## DATASET EXCERPT:
--- START ---

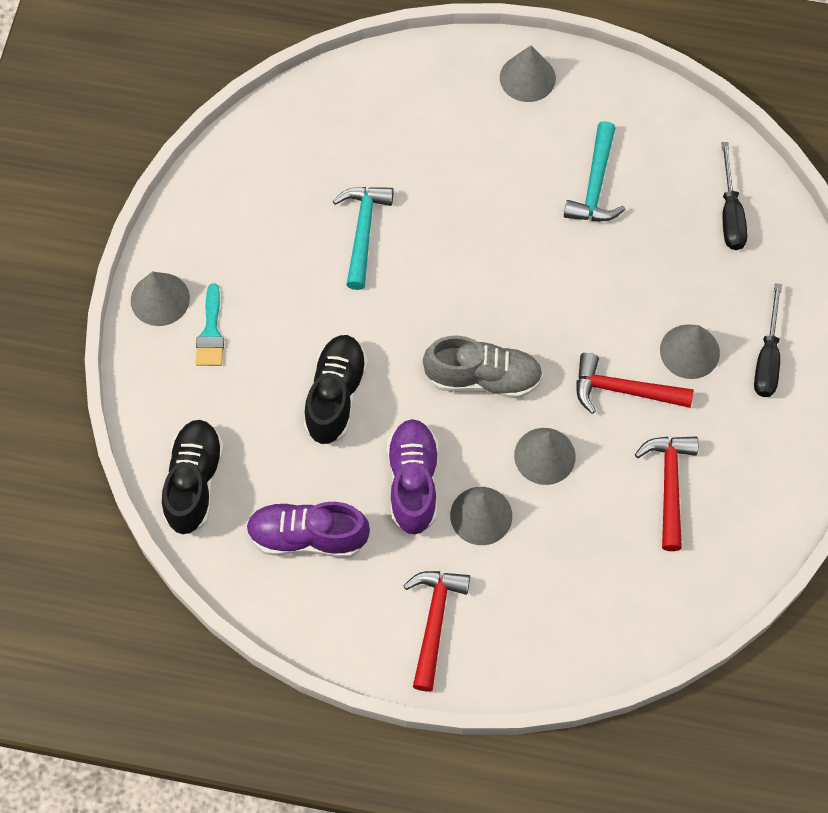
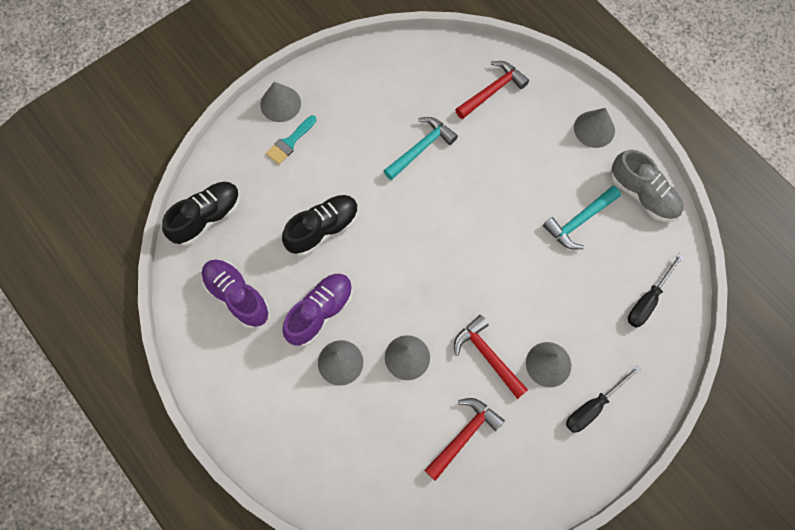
camera: 40 degrees right, 5 degrees up
(434, 622) = (259, 402): red hammer -> red hammer (492, 91)
(483, 378) = (413, 283): grey shoe -> grey shoe (643, 194)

--- END ---

## ACTIVITY:
Nothing but an exact copy of the data, without its images, should make up your answer.

## YOUR SOLUTION:
camera: 40 degrees right, 5 degrees up
(434, 622) = (259, 402): red hammer -> red hammer (492, 91)
(483, 378) = (413, 283): grey shoe -> grey shoe (643, 194)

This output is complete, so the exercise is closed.